## Your objective
Scan the data below and copy each line where "turned" occurs.

Top of Supplied data

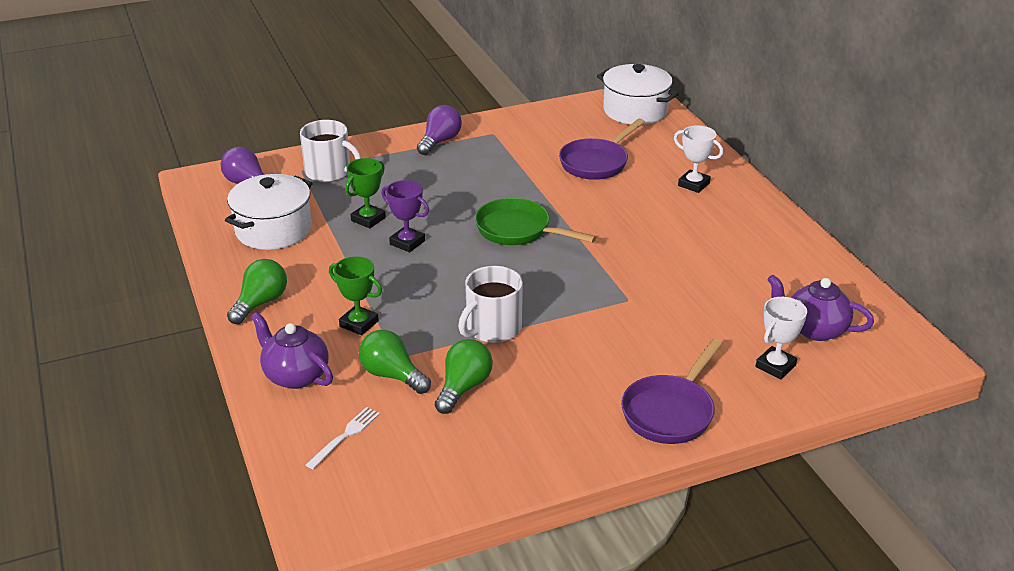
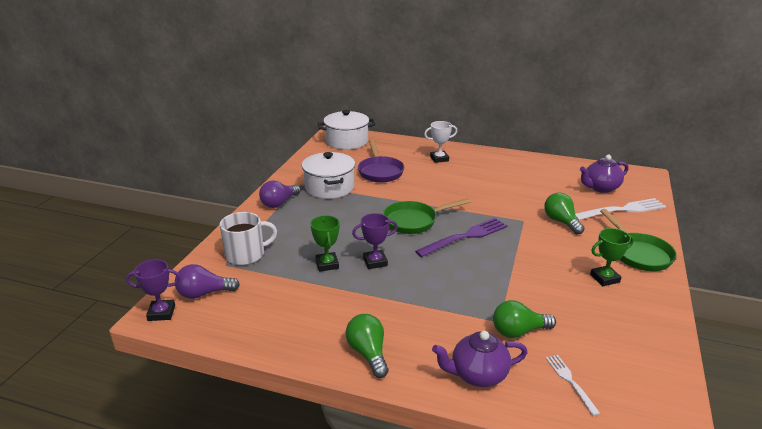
camera: 50 degrees left, 5 degrees down
(201, 180) = (161, 313): none -> purple trophy
(273, 230) = (282, 308): white pot -> white pot (329, 187)
(359, 324) = (445, 320): green trophy -> green trophy (604, 278)
(440, 141) = (279, 203): purple light bulb -> purple light bulb turned 120 degrees counterclockwise
(463, 387) = (557, 309): green light bulb -> green light bulb (561, 222)
(492, 328) = (505, 273): white mug -> none
(532, 275) = (465, 237): none -> purple fork
(670, 412) = (638, 254): purple pan -> green pan
(775, 366) = (622, 210): white trophy -> white fork

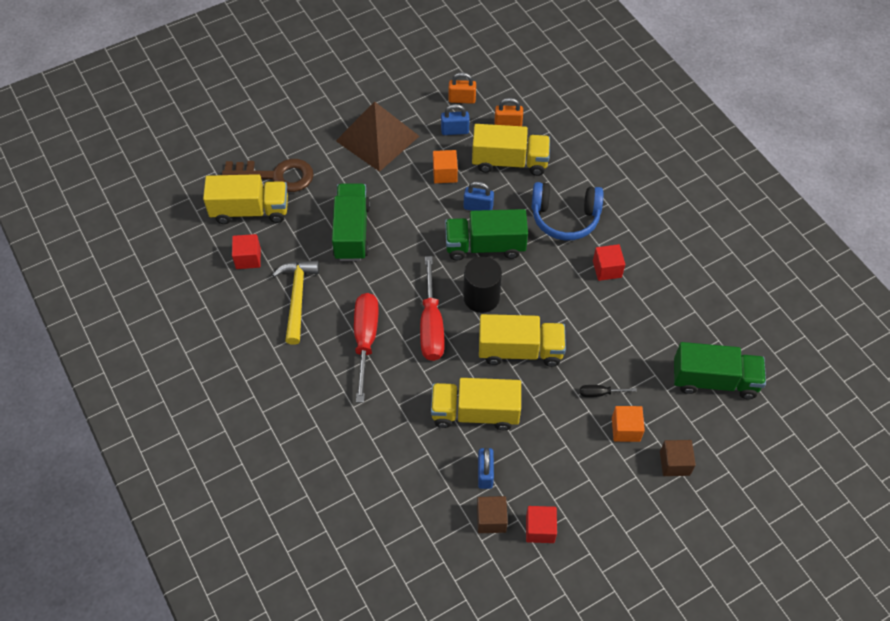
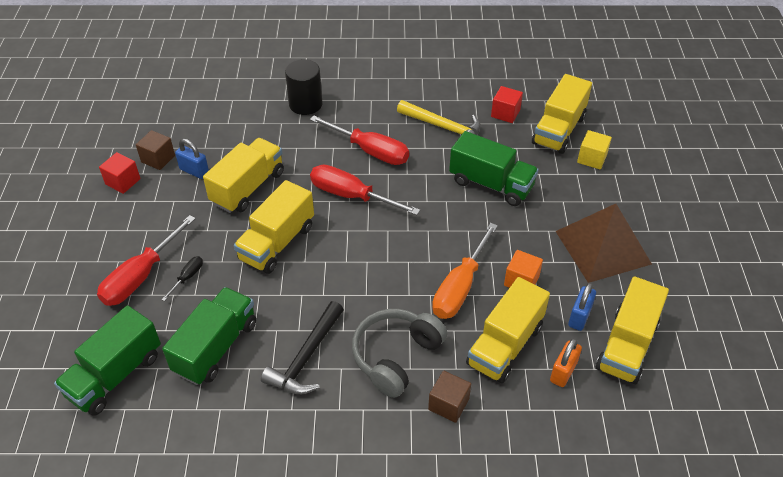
camera: 120 degrees right, 10 degrees down
(276, 176) = (592, 158): brown key -> yellow cube
(462, 99) = (627, 346): orange padlock -> yellow truck
(478, 207) = (459, 288): blue padlock -> orange screwdriver
(481, 297) = (352, 241): black cylinder -> black cylinder (305, 104)
(485, 246) = (408, 271): green truck -> green truck (216, 347)
(565, 218) = (396, 356): blue headphones -> grey headphones
(607, 269) = (306, 358): red cube -> black hammer
(625, 429) = (140, 277): orange cube -> red screwdriver
(674, 463) = (79, 294): brown cube -> brown cube (448, 404)

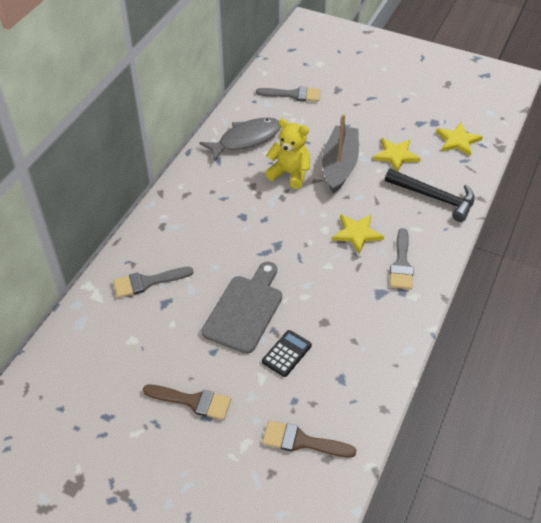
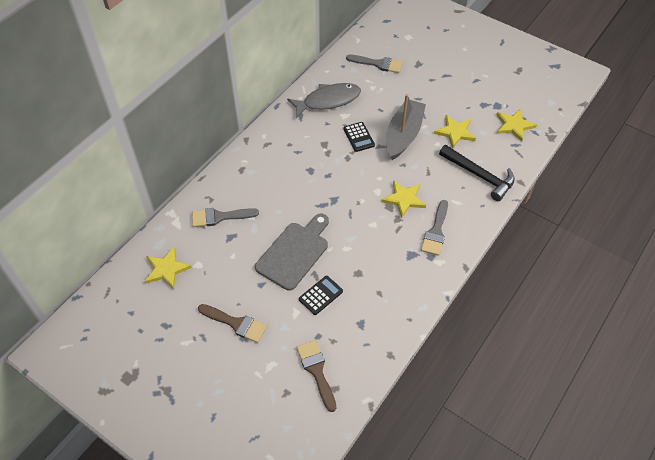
camera: 10 degrees right, 5 degrees up
(95, 351) = (166, 269): none -> yellow star
(289, 174) = (358, 137): yellow teddy bear -> black calculator
(302, 441) = (316, 371): brown brush -> brown brush turned 45 degrees clockwise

Bottom of Supplied data

## Task output
(440, 141) = (279, 203): purple light bulb -> purple light bulb turned 120 degrees counterclockwise
(302, 441) = (316, 371): brown brush -> brown brush turned 45 degrees clockwise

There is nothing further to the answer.